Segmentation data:
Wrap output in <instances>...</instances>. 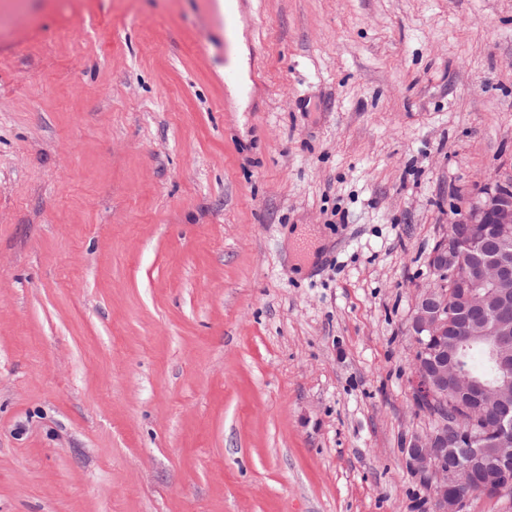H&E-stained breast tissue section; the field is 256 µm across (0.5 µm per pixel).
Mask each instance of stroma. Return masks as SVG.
Returning a JSON list of instances; mask_svg holds the SVG:
<instances>
[{
    "label": "stroma",
    "mask_w": 512,
    "mask_h": 512,
    "mask_svg": "<svg viewBox=\"0 0 512 512\" xmlns=\"http://www.w3.org/2000/svg\"><path fill=\"white\" fill-rule=\"evenodd\" d=\"M512 179V0H0V512H432L407 332Z\"/></svg>",
    "instance_id": "35a3bbf8"
}]
</instances>
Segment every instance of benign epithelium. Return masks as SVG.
Listing matches in <instances>:
<instances>
[{"instance_id":"7a95c632","label":"benign epithelium","mask_w":512,"mask_h":512,"mask_svg":"<svg viewBox=\"0 0 512 512\" xmlns=\"http://www.w3.org/2000/svg\"><path fill=\"white\" fill-rule=\"evenodd\" d=\"M433 285L416 297L409 335L414 337L415 398L433 406L431 426L409 437L404 448L409 472L427 488L433 512H462L467 493L512 495V393L460 371L457 338L492 336L503 382L512 380V181L484 187L453 209L446 233L428 257ZM460 274L456 322L448 323V290L439 279ZM454 386L493 412L490 430L480 434L448 416L443 398Z\"/></svg>"}]
</instances>
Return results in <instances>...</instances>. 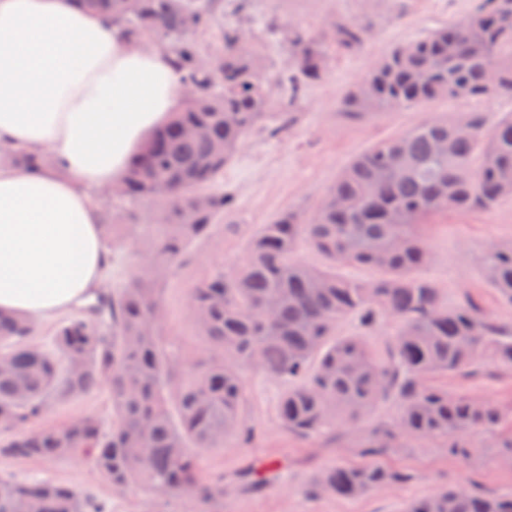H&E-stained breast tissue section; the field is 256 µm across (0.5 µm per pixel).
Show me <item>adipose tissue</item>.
<instances>
[{
  "label": "adipose tissue",
  "mask_w": 512,
  "mask_h": 512,
  "mask_svg": "<svg viewBox=\"0 0 512 512\" xmlns=\"http://www.w3.org/2000/svg\"><path fill=\"white\" fill-rule=\"evenodd\" d=\"M170 53L131 47L74 0H0V145L56 166H0V312L37 321L97 288L110 263L91 199L180 104Z\"/></svg>",
  "instance_id": "1"
}]
</instances>
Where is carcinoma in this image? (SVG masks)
<instances>
[{"label": "carcinoma", "instance_id": "carcinoma-1", "mask_svg": "<svg viewBox=\"0 0 512 512\" xmlns=\"http://www.w3.org/2000/svg\"><path fill=\"white\" fill-rule=\"evenodd\" d=\"M107 12L127 39L168 45L186 94L152 133L111 188L119 199L148 201L157 222L144 266L115 296L98 295L87 315L63 320L49 348L30 343L34 323L0 312V425L14 431L0 456L88 460L117 488L135 485L155 497L180 495L202 505L224 497V483L204 478L200 454L253 430L244 418L241 369L255 367L285 383L277 406L289 432L312 436L370 416L392 400L397 415L359 437L365 464L323 471L314 491L357 498L400 482L404 473L378 461L393 448L429 441L468 460L480 448H507L495 403L425 384L435 373H465L480 361L512 371V327L497 324L472 300L451 304L417 272L432 260L421 220L440 211H491L512 200V113L486 127L479 112L424 122L354 157L310 218L288 210L253 233L246 257L189 291V310L206 342L205 358L184 364L161 336L164 313L151 285L167 279L187 244L209 235L216 217L234 206L220 179L246 135L266 116L268 84L246 33L224 29V48L203 56L195 34L214 23L216 0H79ZM270 33L283 40L294 73L276 81L298 93L318 82L329 56L301 28ZM369 26L339 21L329 41L362 51ZM494 73L495 81L488 74ZM512 96V0H483L465 19L398 45L341 99L352 114L425 106L435 99ZM186 127L203 134L187 137ZM13 166L52 167L48 157L16 151ZM158 183L170 193L159 195ZM326 266L295 258L300 245ZM382 272L370 281L336 269ZM483 274L512 304V244H492ZM357 316L365 332L391 320L385 355L363 338H336ZM112 393V425L83 415L31 430L51 404ZM74 488L50 480L21 482L0 475V512H88ZM405 512H512V496L476 495L457 487L409 503Z\"/></svg>", "mask_w": 512, "mask_h": 512}]
</instances>
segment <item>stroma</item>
<instances>
[{
    "label": "stroma",
    "instance_id": "1",
    "mask_svg": "<svg viewBox=\"0 0 512 512\" xmlns=\"http://www.w3.org/2000/svg\"><path fill=\"white\" fill-rule=\"evenodd\" d=\"M475 2L252 0L250 12L239 14L234 10L235 0H221L214 26L196 35L203 54L210 57L221 50L224 27H240L249 37L263 78L269 81L293 67L287 46L270 34V21L284 28L300 26L311 37L322 39L336 22L352 20L370 24L372 37L357 53L331 49L322 81L303 87L298 96L273 85L266 118L247 135L235 159L225 166L224 191L234 197V208L215 223L209 236L184 251L172 275L158 285L157 297L165 313L162 334L169 350L184 363H196L205 356V342L188 310L190 287L216 271L241 263L258 225L291 209L311 213L355 156L422 122L460 112H481L492 124L503 113L512 112L508 97L442 98L366 118L355 117L340 105L343 95L393 46L463 20ZM286 112L293 113V122L280 134H273V127ZM148 212L147 203L131 205L113 200L112 221L117 229L105 246L112 263L99 287L101 293H112L123 285L148 257ZM425 234L433 259L420 270V277L434 282L449 302L470 298L494 321L512 326V306L497 299L482 272L489 243H512V201L488 212L427 217ZM242 376L249 398L246 415L254 436L245 445L231 442L221 450L202 453L204 476L224 483V499L213 512H403L408 503L457 485L479 493L512 495V467L503 463L501 449L487 448L480 456L463 461L428 446L401 448L384 456L386 465L408 474L406 481L395 486L358 498L310 495V486L322 469L363 462V455L352 446L354 437L370 425L390 422L395 407L384 404L368 420L304 437L287 432L278 419L282 384L255 368L244 369ZM435 382L449 392L490 400L506 411L512 409V372L489 363H480L467 374L436 377ZM83 414L95 415L104 425H111L109 387L79 399L56 402L41 423L59 425ZM255 472L262 474L263 483L252 480ZM0 473L18 481L51 479L71 485L85 499L104 506L106 512H197L195 503L183 496L155 498L136 486L113 487L90 462L80 459L46 462L0 457Z\"/></svg>",
    "mask_w": 512,
    "mask_h": 512
}]
</instances>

◆ **Exercise task**
Collect every line from the records above that contains the word "adipose".

◆ **Response to this task**
Show me <item>adipose tissue</item>.
  "label": "adipose tissue",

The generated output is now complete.